▶ **Given information**

^^^^^^^^

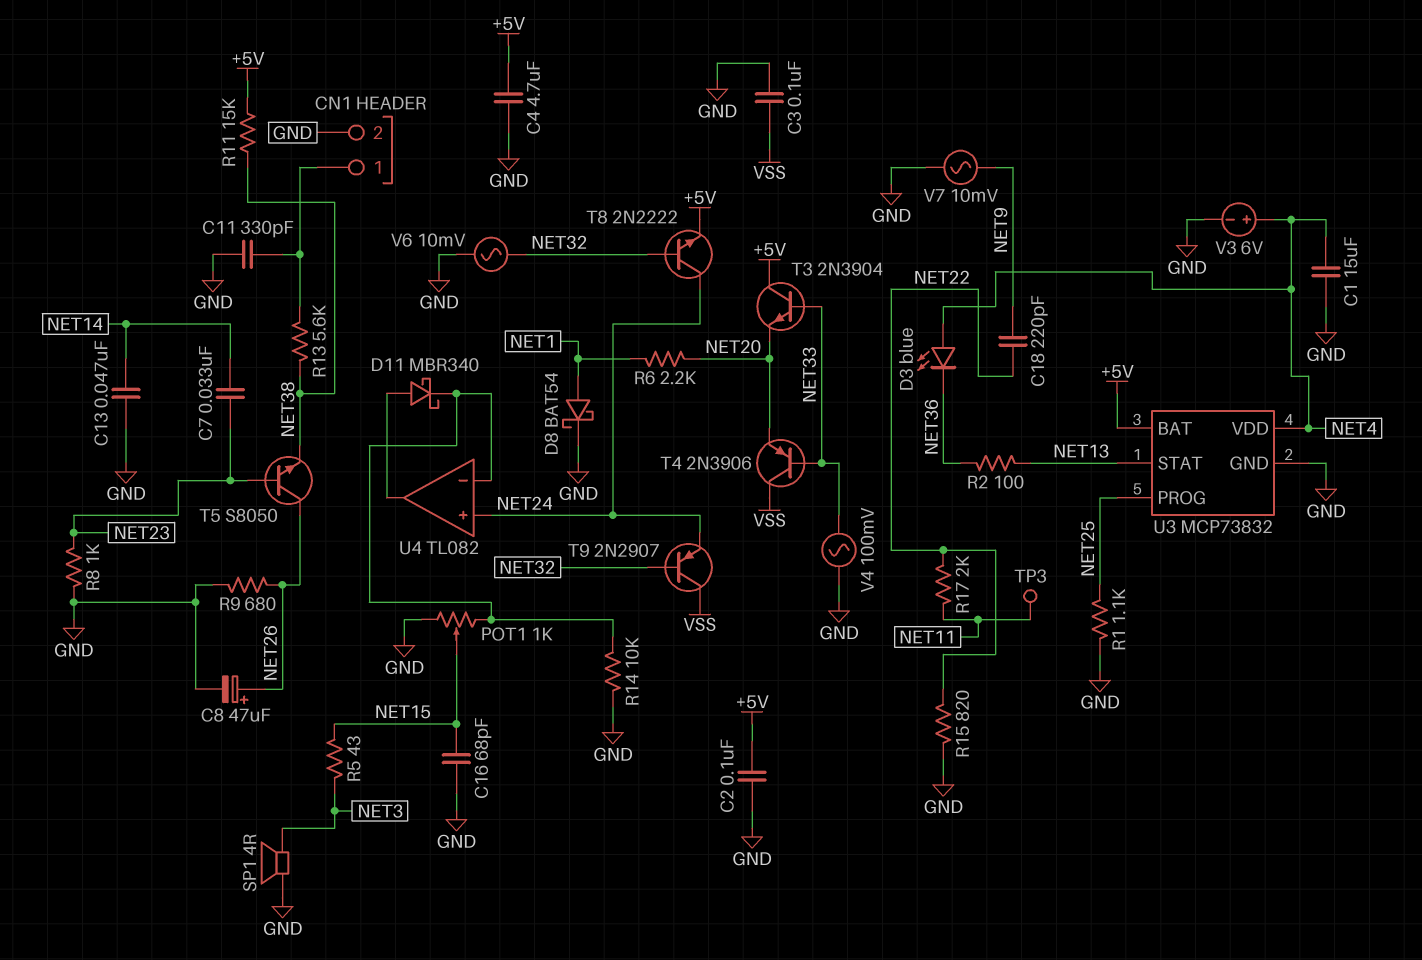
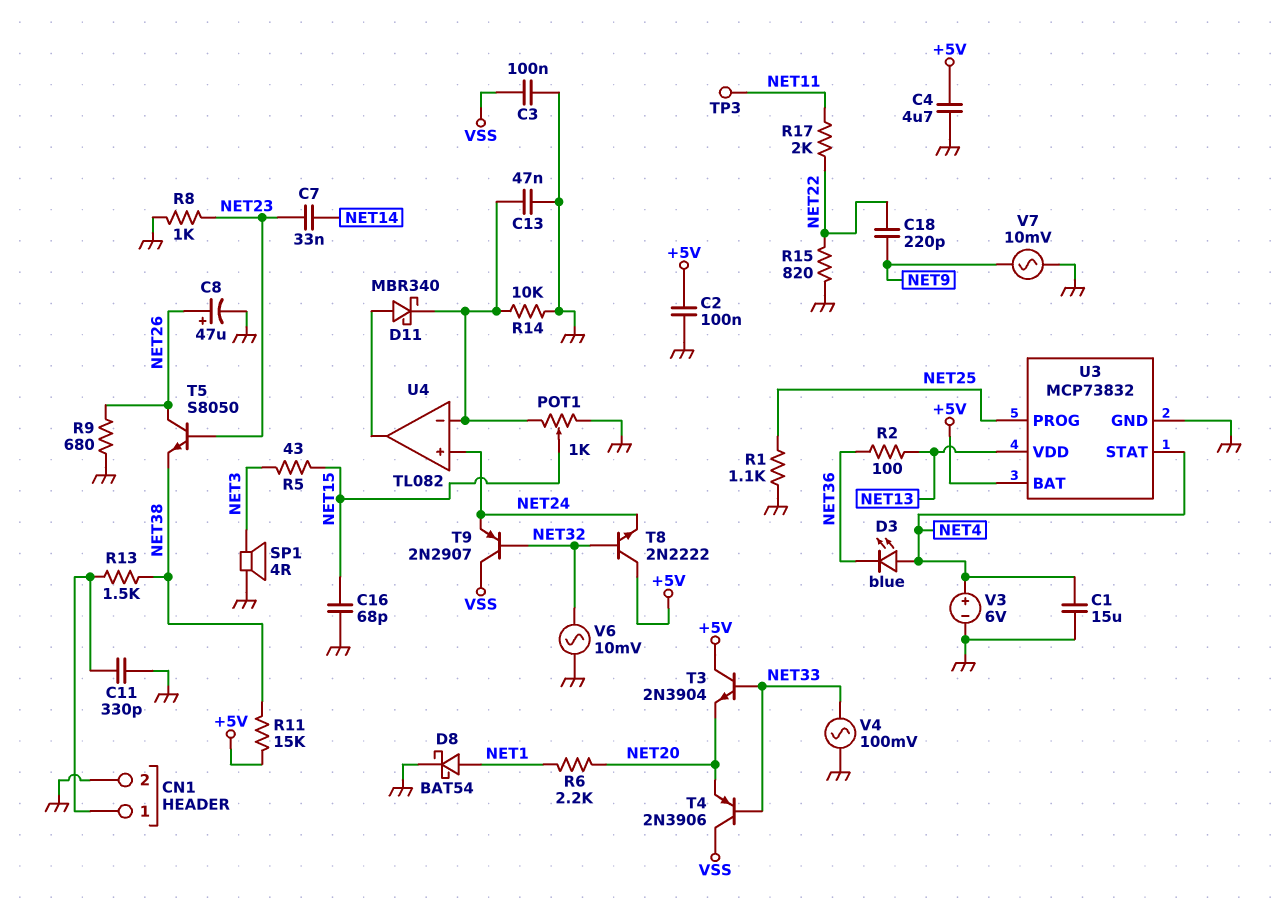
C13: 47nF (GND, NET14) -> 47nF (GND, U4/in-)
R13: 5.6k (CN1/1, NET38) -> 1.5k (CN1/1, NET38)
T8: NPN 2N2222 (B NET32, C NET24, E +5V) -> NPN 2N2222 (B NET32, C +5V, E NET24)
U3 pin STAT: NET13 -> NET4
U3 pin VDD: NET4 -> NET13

^^^^^^^^

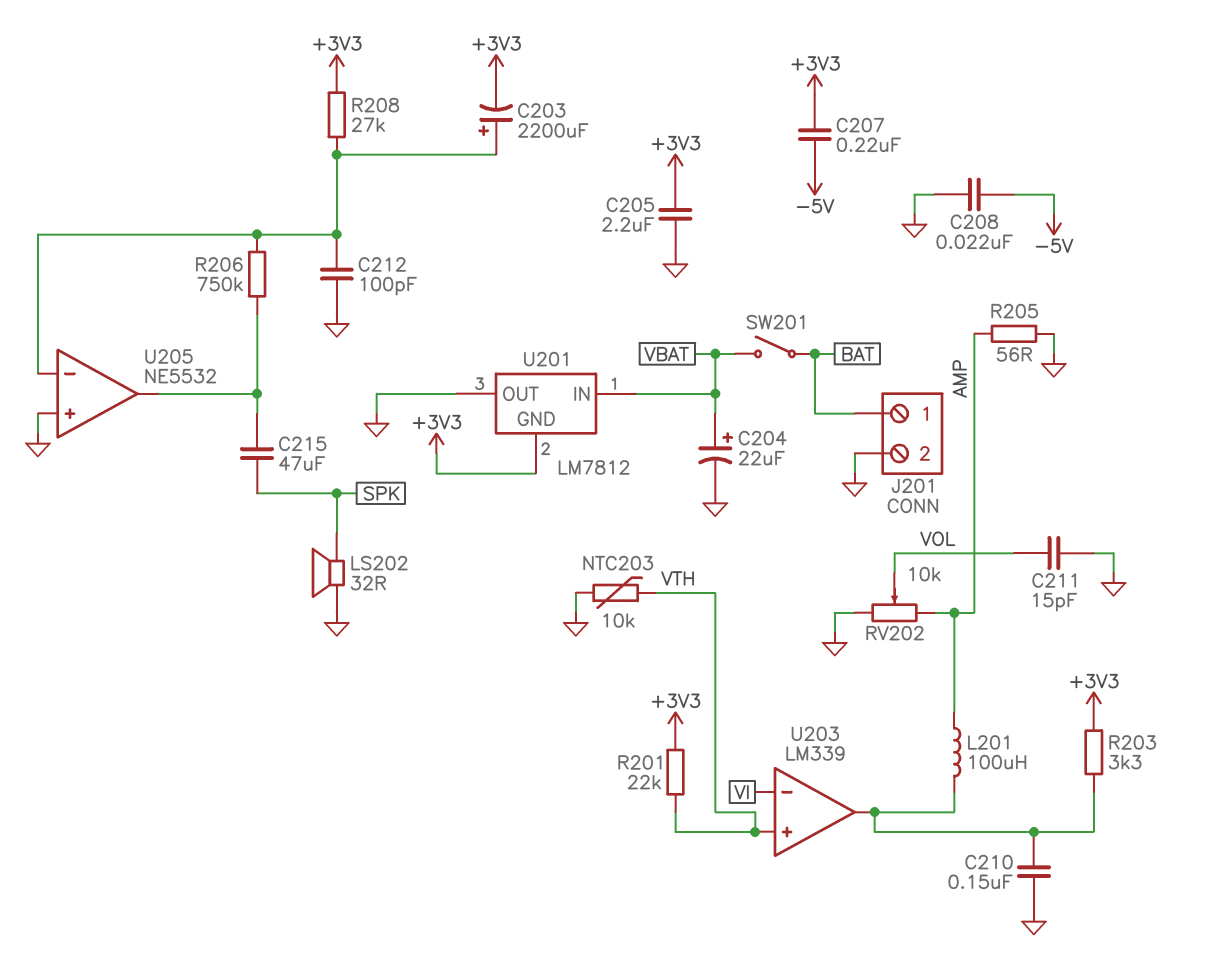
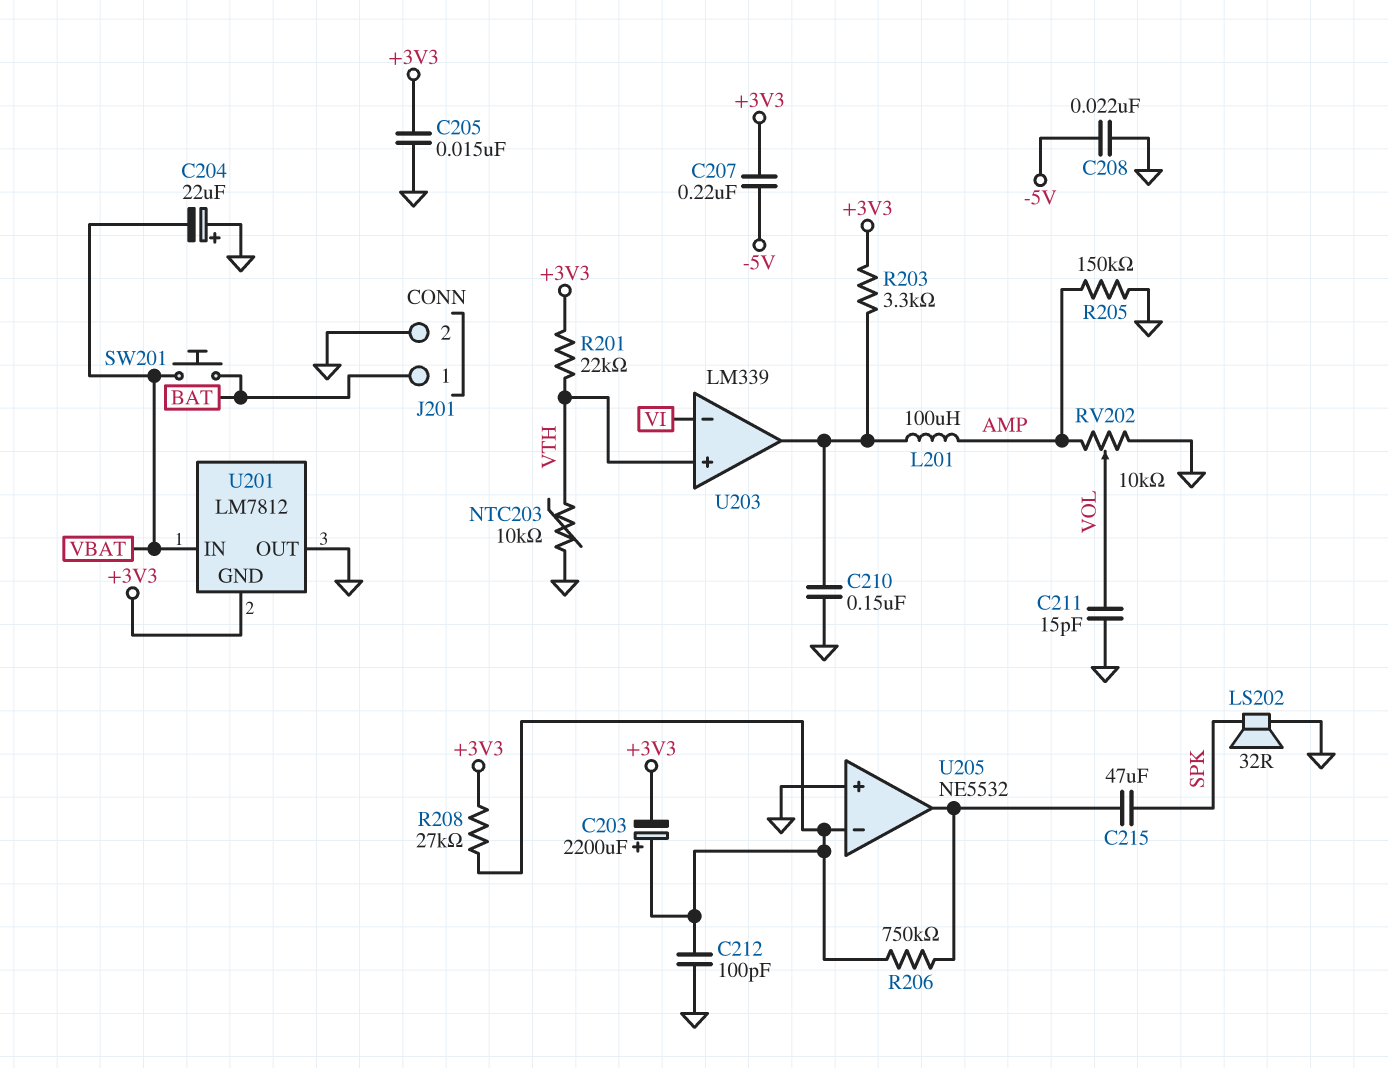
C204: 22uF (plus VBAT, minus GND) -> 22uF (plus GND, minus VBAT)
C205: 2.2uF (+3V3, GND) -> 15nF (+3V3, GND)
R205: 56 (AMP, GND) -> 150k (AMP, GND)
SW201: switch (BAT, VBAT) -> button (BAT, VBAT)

^^^^^^^^

▶ **About this exercise**
What are the lines above, starting at the one with "C13: 47nF (GND, NET14) -> 47nF (GND, U4/in-)" and ending at the one with "U3 pin VDD: NET4 -> NET13"? Give them again exactly, and only them.

▶ **Exercise response**
C13: 47nF (GND, NET14) -> 47nF (GND, U4/in-)
R13: 5.6k (CN1/1, NET38) -> 1.5k (CN1/1, NET38)
T8: NPN 2N2222 (B NET32, C NET24, E +5V) -> NPN 2N2222 (B NET32, C +5V, E NET24)
U3 pin STAT: NET13 -> NET4
U3 pin VDD: NET4 -> NET13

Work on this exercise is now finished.